THE PROBLEM: Each and every line of the data must appear exactly as given.

(Beginning of PROVIDED DATA)

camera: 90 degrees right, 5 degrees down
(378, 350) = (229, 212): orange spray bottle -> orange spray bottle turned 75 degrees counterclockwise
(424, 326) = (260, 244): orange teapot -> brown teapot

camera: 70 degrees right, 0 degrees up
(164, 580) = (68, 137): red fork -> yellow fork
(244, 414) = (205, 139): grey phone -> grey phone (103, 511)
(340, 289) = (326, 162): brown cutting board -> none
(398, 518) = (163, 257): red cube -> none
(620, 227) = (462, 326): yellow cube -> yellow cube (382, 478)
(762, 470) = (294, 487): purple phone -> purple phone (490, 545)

(End of PROVIDED DATA)

TASK RESPONSE:
camera: 90 degrees right, 5 degrees down
(378, 350) = (229, 212): orange spray bottle -> orange spray bottle turned 75 degrees counterclockwise
(424, 326) = (260, 244): orange teapot -> brown teapot

camera: 70 degrees right, 0 degrees up
(164, 580) = (68, 137): red fork -> yellow fork
(244, 414) = (205, 139): grey phone -> grey phone (103, 511)
(340, 289) = (326, 162): brown cutting board -> none
(398, 518) = (163, 257): red cube -> none
(620, 227) = (462, 326): yellow cube -> yellow cube (382, 478)
(762, 470) = (294, 487): purple phone -> purple phone (490, 545)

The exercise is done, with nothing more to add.